Exercise. Each line below that carries the string "none" must appear in the answer.

Recorded data
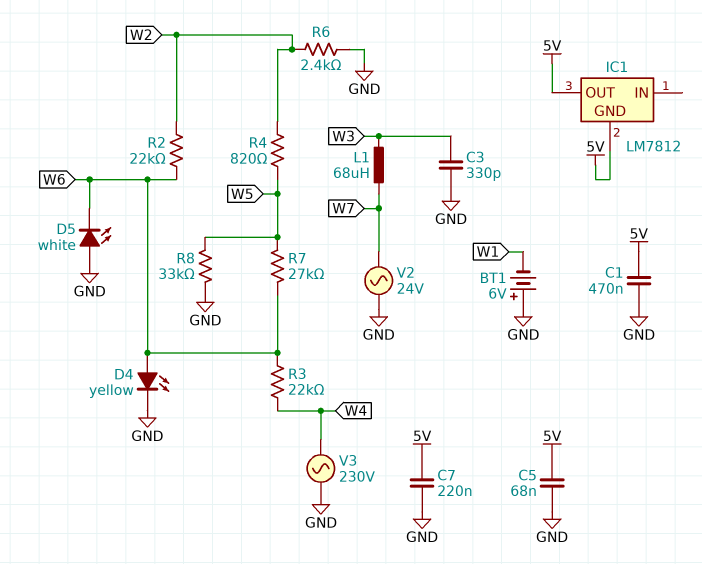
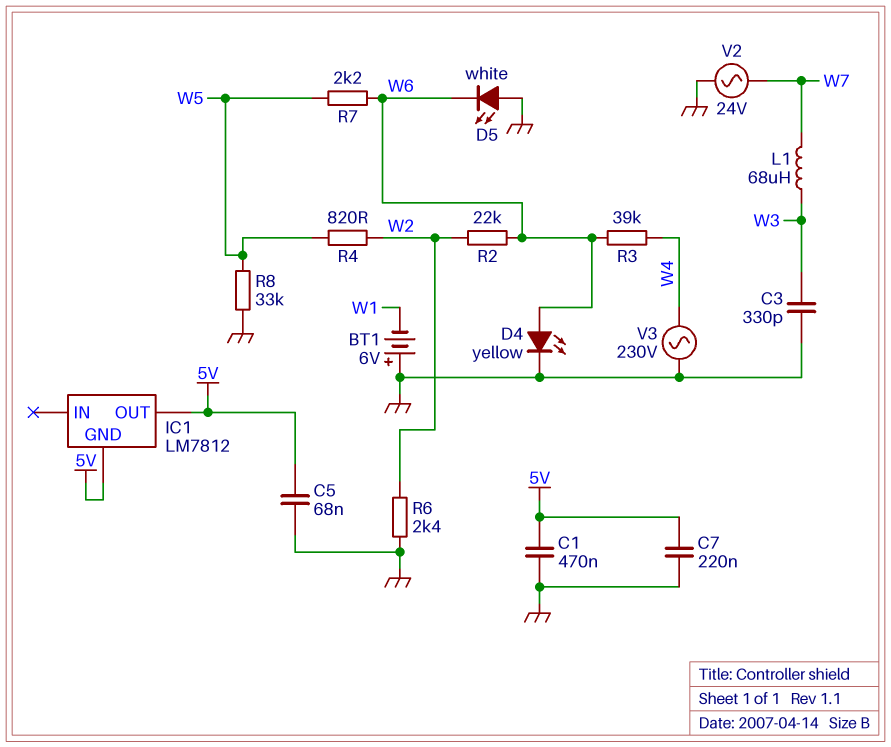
R3: 22k (W4, W6) -> 39k (W4, W6)
R7: 27k (W5, W6) -> 2.2k (W5, W6)

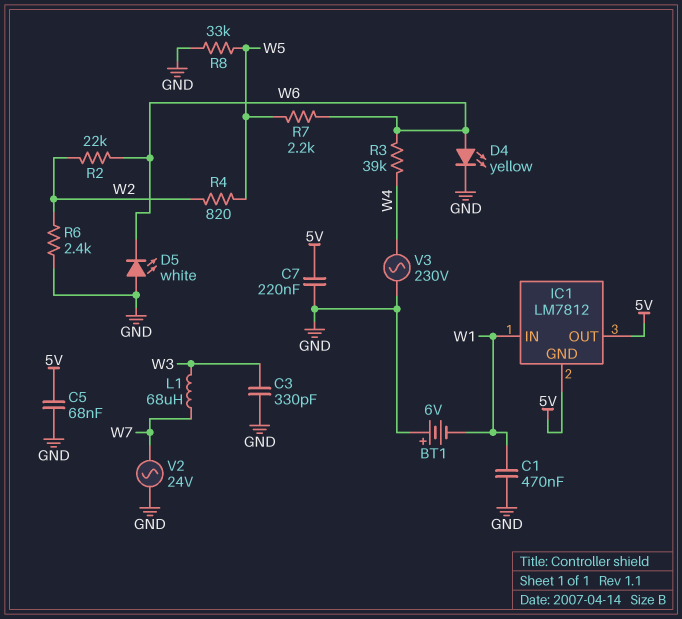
C1: 470nF (5V, GND) -> 470nF (GND, W1)
IC1 pin IN: none -> W1

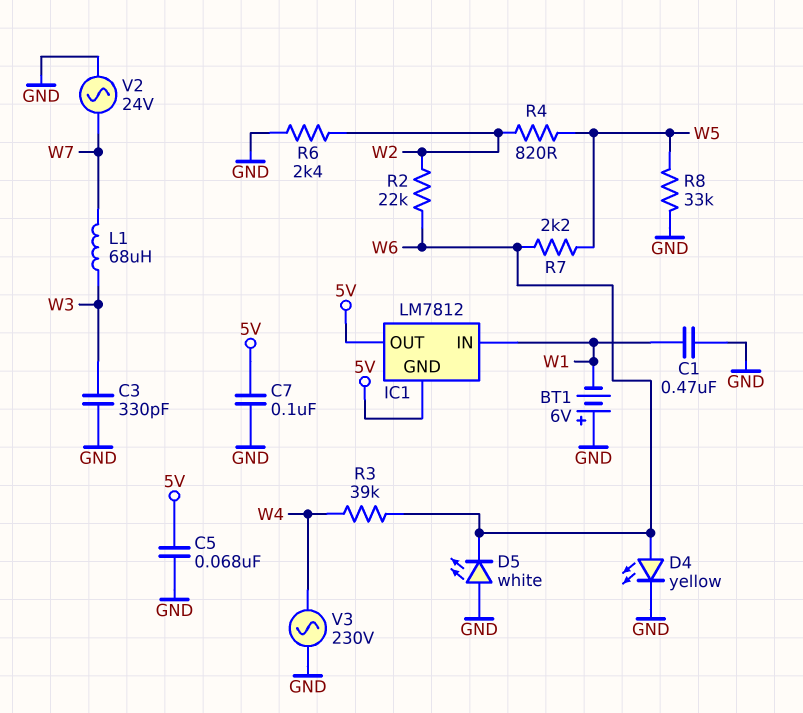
C7: 220nF (5V, GND) -> 100nF (5V, GND)

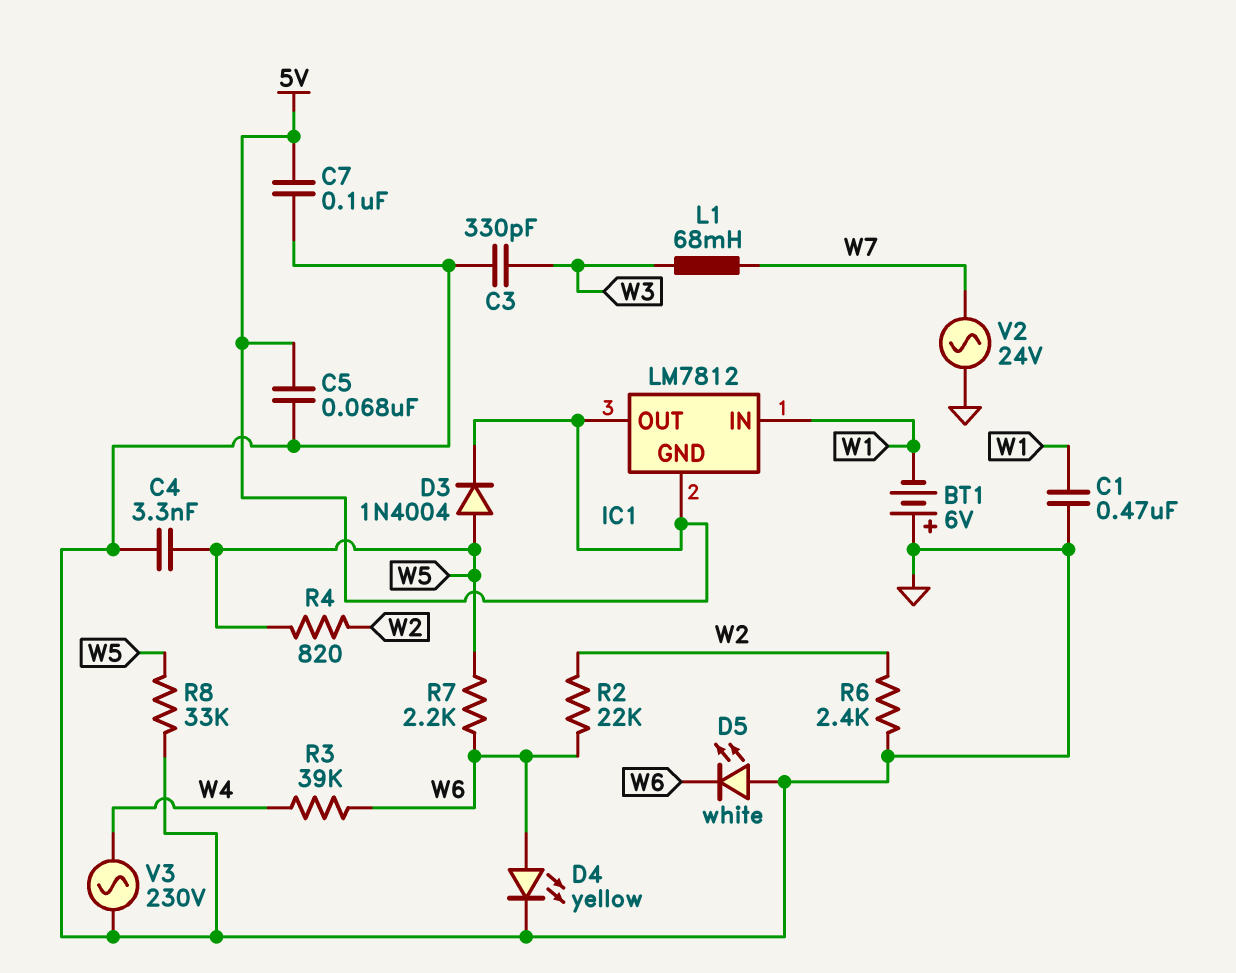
C4: none -> 3.3nF (GND, W5)
D3: none -> diode 1N4004 (A W5, K 5V)
L1: 68uH (W3, W7) -> 68mH (W3, W7)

Solution.
IC1 pin IN: none -> W1
C4: none -> 3.3nF (GND, W5)
D3: none -> diode 1N4004 (A W5, K 5V)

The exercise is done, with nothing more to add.